*** Records for this task ***

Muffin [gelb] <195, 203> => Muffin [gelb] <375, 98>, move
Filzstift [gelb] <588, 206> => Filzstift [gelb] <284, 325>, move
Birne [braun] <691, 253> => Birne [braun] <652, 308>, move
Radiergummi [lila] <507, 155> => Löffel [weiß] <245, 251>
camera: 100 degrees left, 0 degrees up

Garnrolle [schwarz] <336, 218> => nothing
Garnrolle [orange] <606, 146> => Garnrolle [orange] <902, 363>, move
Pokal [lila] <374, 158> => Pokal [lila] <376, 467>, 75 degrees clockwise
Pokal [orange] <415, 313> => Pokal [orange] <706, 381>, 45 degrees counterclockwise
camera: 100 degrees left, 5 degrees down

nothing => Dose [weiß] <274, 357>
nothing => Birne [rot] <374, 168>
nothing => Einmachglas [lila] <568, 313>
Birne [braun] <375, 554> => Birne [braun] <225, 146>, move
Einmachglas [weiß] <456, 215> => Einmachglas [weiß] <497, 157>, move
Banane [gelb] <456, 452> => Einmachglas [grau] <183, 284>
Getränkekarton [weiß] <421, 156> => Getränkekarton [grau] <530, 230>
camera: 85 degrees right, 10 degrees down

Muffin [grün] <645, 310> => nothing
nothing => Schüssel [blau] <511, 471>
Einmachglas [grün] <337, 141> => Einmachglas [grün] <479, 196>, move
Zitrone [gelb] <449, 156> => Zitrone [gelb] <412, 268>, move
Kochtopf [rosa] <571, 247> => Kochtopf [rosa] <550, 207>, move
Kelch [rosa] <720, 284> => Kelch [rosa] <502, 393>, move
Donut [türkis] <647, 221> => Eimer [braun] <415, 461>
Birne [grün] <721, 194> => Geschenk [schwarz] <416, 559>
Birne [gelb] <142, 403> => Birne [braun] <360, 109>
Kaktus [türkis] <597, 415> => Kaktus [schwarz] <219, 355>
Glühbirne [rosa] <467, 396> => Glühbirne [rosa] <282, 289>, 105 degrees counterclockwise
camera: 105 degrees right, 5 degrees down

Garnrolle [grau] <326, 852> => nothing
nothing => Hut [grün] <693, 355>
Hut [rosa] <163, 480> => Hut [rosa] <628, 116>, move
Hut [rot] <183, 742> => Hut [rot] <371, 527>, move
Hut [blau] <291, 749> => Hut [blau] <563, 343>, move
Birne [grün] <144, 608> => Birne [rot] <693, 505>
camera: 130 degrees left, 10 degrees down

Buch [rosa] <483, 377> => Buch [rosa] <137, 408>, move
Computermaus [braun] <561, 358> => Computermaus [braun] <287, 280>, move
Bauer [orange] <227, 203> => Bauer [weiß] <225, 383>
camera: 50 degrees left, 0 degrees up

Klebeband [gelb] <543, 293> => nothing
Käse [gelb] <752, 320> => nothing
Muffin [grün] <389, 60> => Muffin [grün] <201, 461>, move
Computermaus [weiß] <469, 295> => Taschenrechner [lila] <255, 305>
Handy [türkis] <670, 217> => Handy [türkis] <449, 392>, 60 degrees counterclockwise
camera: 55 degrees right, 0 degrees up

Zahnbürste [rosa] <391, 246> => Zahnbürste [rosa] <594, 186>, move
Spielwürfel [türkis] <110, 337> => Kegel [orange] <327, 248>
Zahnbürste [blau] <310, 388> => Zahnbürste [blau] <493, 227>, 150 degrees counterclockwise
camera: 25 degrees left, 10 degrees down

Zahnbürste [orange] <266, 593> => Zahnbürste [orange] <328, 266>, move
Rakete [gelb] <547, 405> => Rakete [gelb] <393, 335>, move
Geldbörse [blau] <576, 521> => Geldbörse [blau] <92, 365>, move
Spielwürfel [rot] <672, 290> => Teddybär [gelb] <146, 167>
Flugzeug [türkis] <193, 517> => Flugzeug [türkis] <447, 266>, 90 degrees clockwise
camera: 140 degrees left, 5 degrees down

*** End of Records for this task ***

■ Assignment: Every line of the records containing the word "nothing" must appear in the answer.

■ Completed task:
Garnrolle [schwarz] <336, 218> => nothing
nothing => Dose [weiß] <274, 357>
nothing => Birne [rot] <374, 168>
nothing => Einmachglas [lila] <568, 313>
Muffin [grün] <645, 310> => nothing
nothing => Schüssel [blau] <511, 471>
Garnrolle [grau] <326, 852> => nothing
nothing => Hut [grün] <693, 355>
Klebeband [gelb] <543, 293> => nothing
Käse [gelb] <752, 320> => nothing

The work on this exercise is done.